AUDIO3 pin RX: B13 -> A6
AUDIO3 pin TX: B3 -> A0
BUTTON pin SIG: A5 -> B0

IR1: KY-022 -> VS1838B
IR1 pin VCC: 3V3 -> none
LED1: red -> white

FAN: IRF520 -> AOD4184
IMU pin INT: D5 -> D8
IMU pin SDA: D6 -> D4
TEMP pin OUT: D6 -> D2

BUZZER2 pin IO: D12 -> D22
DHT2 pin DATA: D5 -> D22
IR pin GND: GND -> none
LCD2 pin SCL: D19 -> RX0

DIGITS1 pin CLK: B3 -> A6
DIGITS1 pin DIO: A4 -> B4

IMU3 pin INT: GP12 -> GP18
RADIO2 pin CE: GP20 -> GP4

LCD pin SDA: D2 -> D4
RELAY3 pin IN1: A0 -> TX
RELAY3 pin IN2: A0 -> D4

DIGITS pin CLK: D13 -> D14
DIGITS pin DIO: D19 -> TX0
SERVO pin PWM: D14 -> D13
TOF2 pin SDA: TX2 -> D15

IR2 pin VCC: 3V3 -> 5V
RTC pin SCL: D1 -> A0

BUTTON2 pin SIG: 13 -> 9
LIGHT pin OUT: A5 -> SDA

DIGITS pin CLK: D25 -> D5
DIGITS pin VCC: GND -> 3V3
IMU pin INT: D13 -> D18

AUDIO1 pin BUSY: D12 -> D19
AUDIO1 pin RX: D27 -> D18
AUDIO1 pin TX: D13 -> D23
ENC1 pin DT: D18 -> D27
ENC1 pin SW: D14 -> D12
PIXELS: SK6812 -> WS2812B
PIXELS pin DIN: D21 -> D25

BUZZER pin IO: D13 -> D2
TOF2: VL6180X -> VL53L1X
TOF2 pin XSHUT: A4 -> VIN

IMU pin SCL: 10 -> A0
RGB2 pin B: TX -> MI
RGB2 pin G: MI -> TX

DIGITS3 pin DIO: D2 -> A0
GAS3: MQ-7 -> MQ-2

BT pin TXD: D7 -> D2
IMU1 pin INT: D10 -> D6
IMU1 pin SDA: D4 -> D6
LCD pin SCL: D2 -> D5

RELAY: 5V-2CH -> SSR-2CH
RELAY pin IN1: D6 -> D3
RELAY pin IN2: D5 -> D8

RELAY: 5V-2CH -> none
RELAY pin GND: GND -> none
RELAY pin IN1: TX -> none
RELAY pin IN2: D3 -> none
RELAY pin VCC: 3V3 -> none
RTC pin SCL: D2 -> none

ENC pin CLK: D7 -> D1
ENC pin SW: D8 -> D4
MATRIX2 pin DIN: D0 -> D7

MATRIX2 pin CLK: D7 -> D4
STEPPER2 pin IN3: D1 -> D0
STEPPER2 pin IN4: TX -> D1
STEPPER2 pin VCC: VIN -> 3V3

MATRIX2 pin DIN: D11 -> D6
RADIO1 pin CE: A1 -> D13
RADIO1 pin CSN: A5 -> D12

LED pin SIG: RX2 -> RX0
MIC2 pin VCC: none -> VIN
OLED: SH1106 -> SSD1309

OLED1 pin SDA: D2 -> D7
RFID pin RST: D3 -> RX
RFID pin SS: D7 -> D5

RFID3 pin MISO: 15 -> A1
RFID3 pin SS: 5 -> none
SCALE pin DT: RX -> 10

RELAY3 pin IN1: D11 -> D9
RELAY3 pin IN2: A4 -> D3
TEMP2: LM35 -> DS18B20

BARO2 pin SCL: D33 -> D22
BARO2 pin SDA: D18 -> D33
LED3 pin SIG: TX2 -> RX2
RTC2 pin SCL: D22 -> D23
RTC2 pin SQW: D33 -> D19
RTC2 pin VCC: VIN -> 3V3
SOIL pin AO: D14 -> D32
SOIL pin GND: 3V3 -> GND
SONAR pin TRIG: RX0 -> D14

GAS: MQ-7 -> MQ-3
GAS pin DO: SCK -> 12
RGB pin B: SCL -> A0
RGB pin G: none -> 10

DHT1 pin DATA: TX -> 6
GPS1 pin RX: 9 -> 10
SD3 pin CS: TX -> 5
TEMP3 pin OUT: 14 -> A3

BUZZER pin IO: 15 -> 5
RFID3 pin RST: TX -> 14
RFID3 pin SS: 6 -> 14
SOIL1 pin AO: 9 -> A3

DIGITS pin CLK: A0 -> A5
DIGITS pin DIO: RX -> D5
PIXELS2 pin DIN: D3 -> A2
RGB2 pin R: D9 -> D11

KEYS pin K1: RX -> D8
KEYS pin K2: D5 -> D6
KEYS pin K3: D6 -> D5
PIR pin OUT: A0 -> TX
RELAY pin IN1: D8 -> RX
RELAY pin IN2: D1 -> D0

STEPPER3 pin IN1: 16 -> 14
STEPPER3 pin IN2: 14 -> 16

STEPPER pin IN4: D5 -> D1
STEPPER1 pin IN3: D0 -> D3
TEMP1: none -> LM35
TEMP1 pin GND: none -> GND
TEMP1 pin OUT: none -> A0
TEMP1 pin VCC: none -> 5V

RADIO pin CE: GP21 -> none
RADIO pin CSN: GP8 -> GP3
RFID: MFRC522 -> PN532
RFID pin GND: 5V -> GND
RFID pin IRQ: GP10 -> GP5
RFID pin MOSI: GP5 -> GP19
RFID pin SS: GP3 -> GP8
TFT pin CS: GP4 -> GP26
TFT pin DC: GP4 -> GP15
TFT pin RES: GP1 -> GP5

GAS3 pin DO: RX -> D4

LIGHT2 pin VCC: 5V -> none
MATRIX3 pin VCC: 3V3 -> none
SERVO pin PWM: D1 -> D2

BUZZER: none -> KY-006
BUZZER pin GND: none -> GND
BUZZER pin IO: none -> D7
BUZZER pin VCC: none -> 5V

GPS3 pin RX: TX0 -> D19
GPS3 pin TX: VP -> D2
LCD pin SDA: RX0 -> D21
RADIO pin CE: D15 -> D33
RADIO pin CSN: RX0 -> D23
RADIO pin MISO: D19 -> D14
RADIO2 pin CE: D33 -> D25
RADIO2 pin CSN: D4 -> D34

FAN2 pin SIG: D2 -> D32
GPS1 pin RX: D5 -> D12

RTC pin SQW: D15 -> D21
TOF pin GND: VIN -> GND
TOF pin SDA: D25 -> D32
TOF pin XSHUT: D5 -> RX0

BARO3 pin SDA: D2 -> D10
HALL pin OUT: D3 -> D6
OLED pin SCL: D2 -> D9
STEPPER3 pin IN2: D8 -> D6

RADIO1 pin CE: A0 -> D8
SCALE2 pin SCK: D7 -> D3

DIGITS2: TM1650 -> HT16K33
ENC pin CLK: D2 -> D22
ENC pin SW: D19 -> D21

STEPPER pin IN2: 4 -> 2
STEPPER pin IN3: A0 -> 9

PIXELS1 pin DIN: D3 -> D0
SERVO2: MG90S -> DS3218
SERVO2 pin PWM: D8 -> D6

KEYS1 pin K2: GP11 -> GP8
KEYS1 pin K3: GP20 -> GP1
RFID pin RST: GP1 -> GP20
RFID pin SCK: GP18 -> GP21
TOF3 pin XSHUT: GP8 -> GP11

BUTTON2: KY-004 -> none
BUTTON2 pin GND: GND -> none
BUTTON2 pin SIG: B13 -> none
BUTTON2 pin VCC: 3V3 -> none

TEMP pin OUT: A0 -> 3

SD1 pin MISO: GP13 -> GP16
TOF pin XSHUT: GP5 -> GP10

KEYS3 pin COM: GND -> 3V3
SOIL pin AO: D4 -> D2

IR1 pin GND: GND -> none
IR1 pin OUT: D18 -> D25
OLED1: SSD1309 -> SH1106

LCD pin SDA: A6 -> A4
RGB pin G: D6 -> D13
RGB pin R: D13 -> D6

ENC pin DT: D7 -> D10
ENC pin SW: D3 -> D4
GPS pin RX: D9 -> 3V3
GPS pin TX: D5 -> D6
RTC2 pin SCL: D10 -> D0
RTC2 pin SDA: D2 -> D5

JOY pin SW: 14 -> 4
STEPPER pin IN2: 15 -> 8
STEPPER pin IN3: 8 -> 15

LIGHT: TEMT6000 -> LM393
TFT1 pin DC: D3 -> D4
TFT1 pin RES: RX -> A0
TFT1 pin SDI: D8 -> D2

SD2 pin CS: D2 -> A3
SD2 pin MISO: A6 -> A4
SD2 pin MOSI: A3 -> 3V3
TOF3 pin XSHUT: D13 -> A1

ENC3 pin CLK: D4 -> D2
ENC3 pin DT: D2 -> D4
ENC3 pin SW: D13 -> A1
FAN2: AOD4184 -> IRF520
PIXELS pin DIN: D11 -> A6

------------------------------------

▶ Assignment:
Note every line of the records that holds the word "XSHUT", and copy it.

▶ Output of the exercise:
TOF2 pin XSHUT: A4 -> VIN
TOF pin XSHUT: D5 -> RX0
TOF3 pin XSHUT: GP8 -> GP11
TOF pin XSHUT: GP5 -> GP10
TOF3 pin XSHUT: D13 -> A1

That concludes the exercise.